Scene change data:

_ _ _ _ _

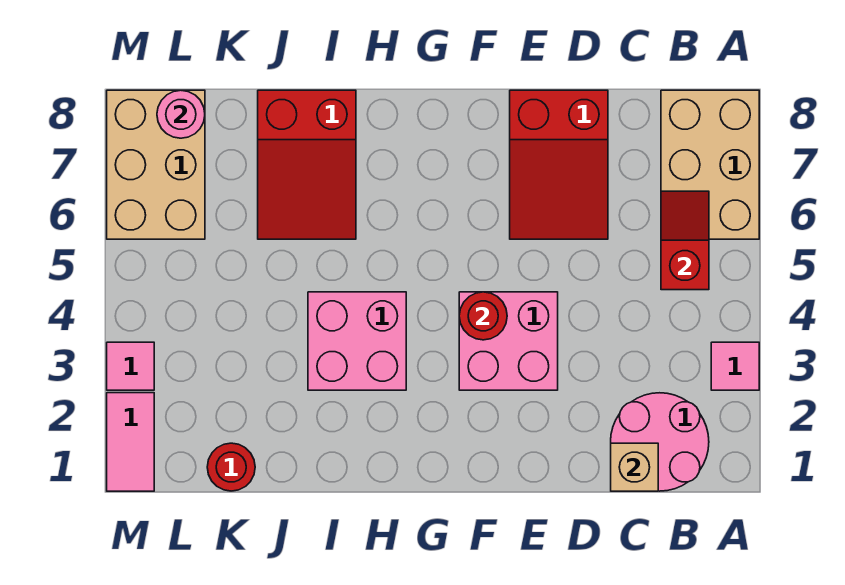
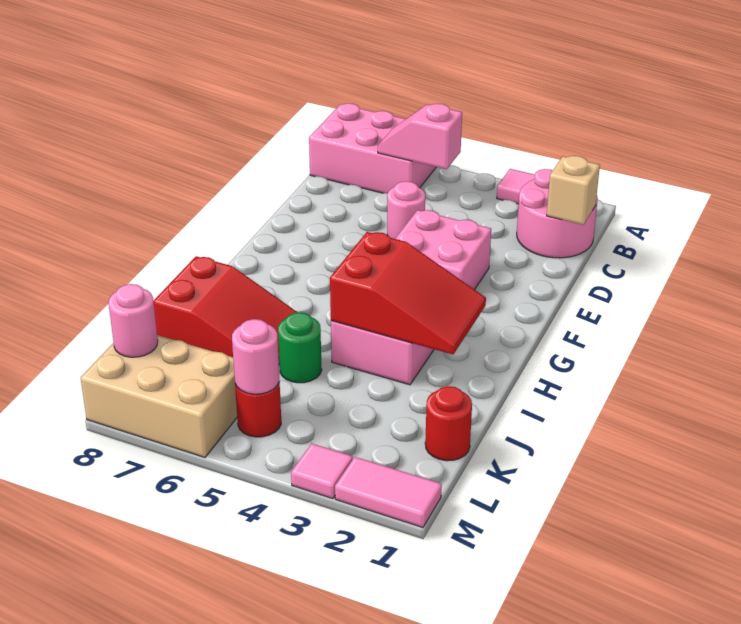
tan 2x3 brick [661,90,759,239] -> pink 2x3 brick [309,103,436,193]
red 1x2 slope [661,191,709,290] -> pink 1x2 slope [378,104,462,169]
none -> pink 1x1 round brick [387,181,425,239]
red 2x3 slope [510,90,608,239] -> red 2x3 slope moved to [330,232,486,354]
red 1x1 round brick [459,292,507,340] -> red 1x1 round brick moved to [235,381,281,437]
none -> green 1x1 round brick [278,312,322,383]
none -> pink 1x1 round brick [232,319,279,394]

_ _ _ _ _

[GOAL OF THE EXERCISE] Only lines with the word "brick" are needed. Copy them from the preceding records.

[REPLY]
tan 2x3 brick [661,90,759,239] -> pink 2x3 brick [309,103,436,193]
none -> pink 1x1 round brick [387,181,425,239]
red 1x1 round brick [459,292,507,340] -> red 1x1 round brick moved to [235,381,281,437]
none -> green 1x1 round brick [278,312,322,383]
none -> pink 1x1 round brick [232,319,279,394]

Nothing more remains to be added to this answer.